### WORKING DATA
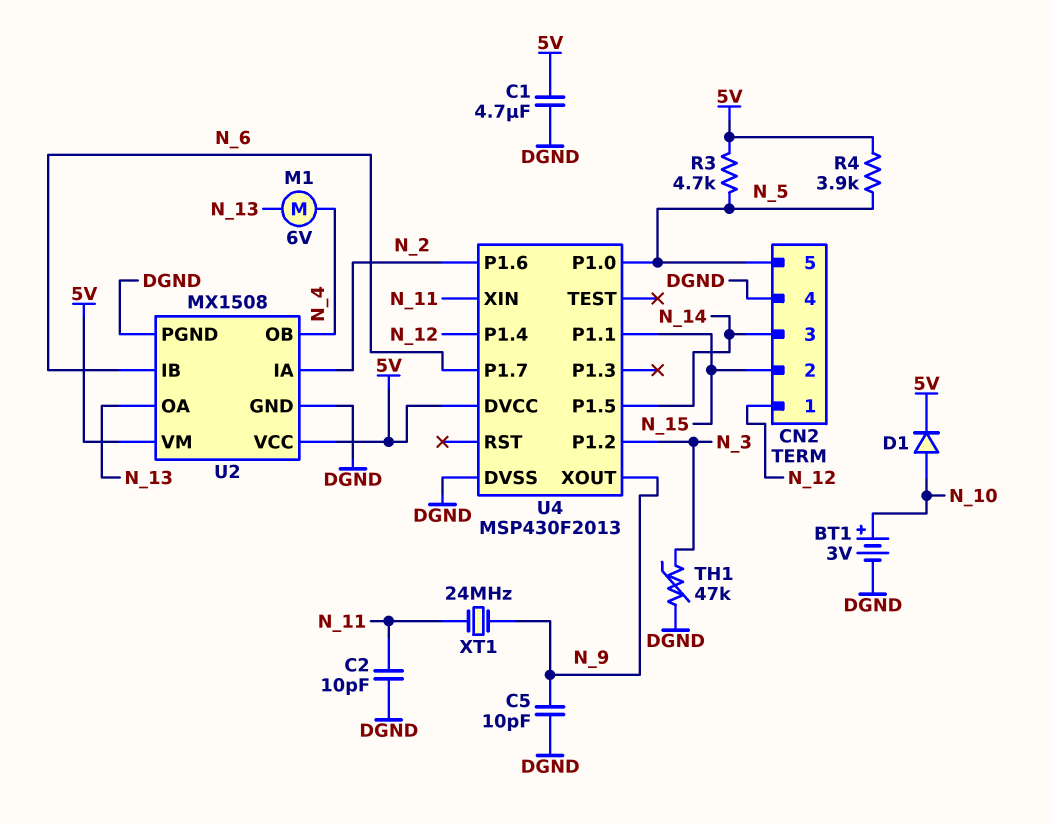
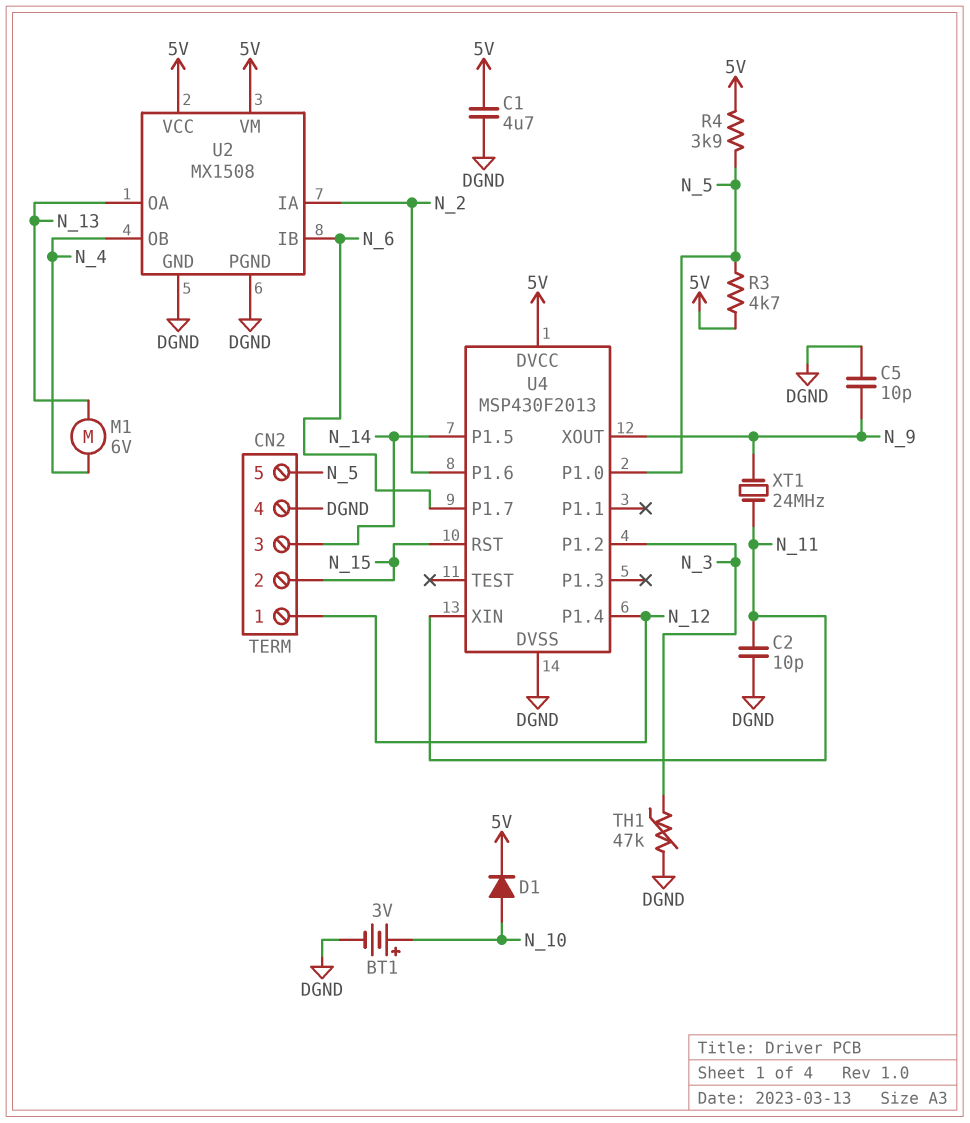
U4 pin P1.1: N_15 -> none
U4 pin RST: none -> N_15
--
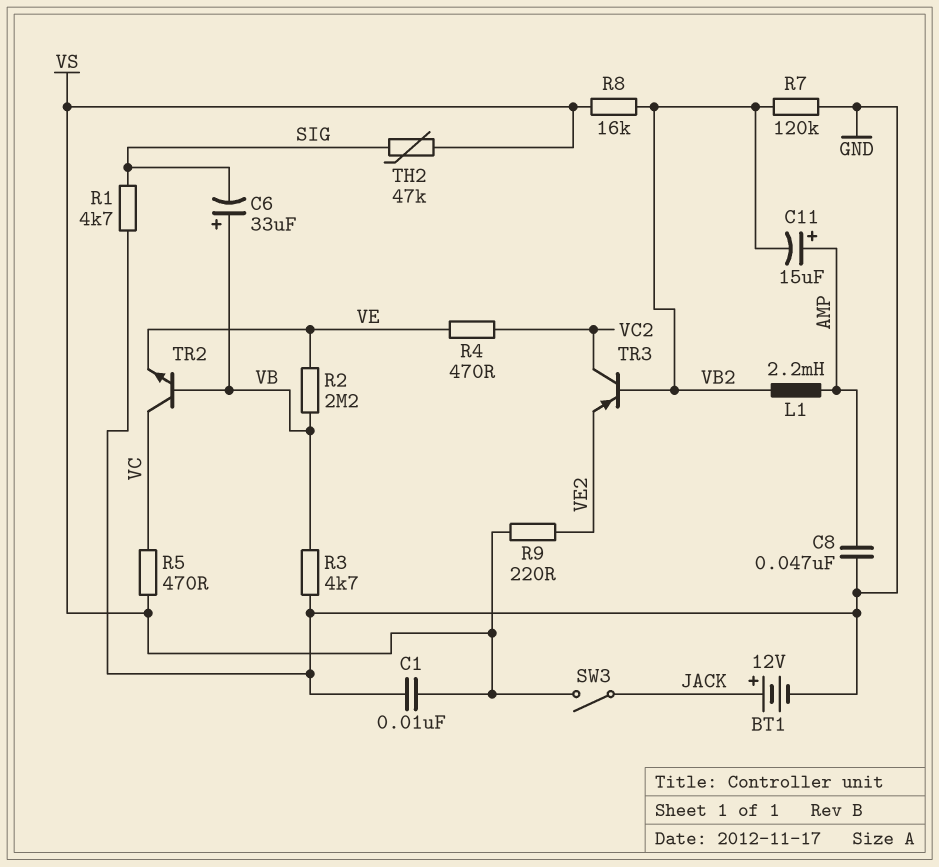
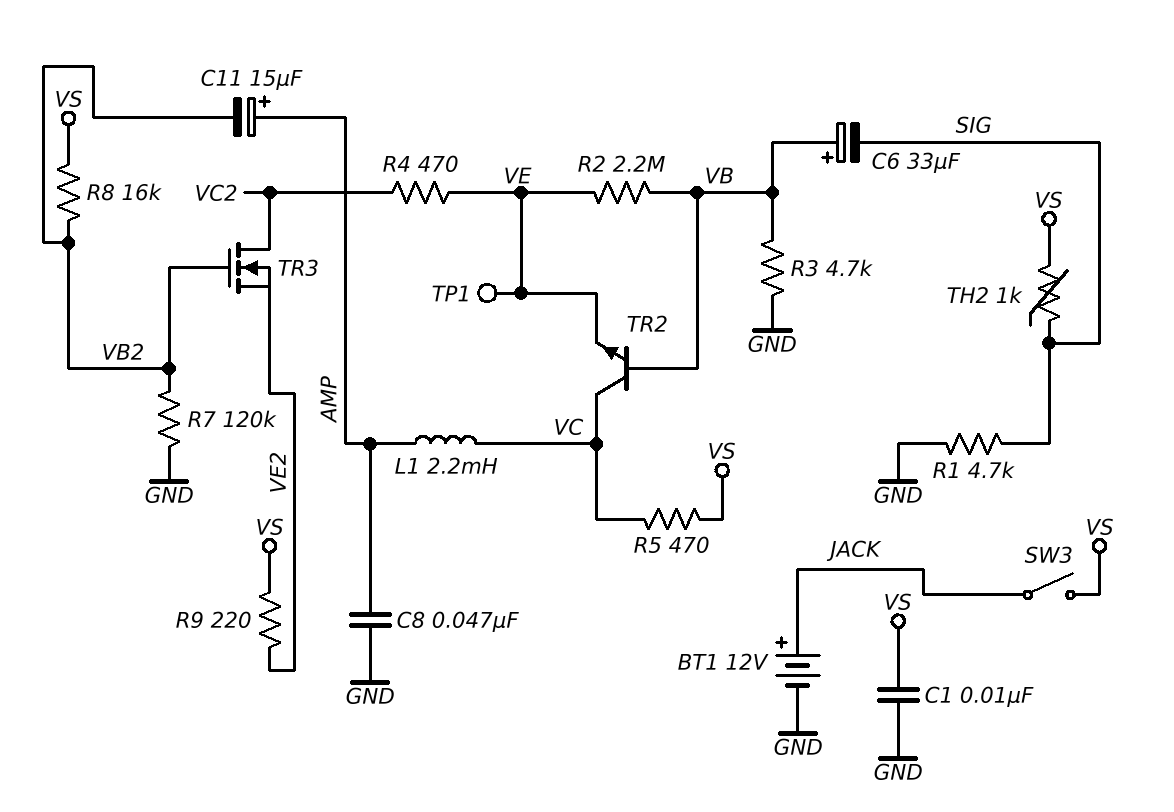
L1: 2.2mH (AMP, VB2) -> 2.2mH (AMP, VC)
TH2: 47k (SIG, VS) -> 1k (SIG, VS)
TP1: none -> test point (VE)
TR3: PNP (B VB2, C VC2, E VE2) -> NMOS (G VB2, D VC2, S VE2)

### EXERCISE PROMPT
Print the lines above from the one with "TH2: 47k (SIG, VS) -> 1k (SIG, VS)" through the one with "TR3: PNP (B", both included, exactly as written and nothing more.

### RESULT
TH2: 47k (SIG, VS) -> 1k (SIG, VS)
TP1: none -> test point (VE)
TR3: PNP (B VB2, C VC2, E VE2) -> NMOS (G VB2, D VC2, S VE2)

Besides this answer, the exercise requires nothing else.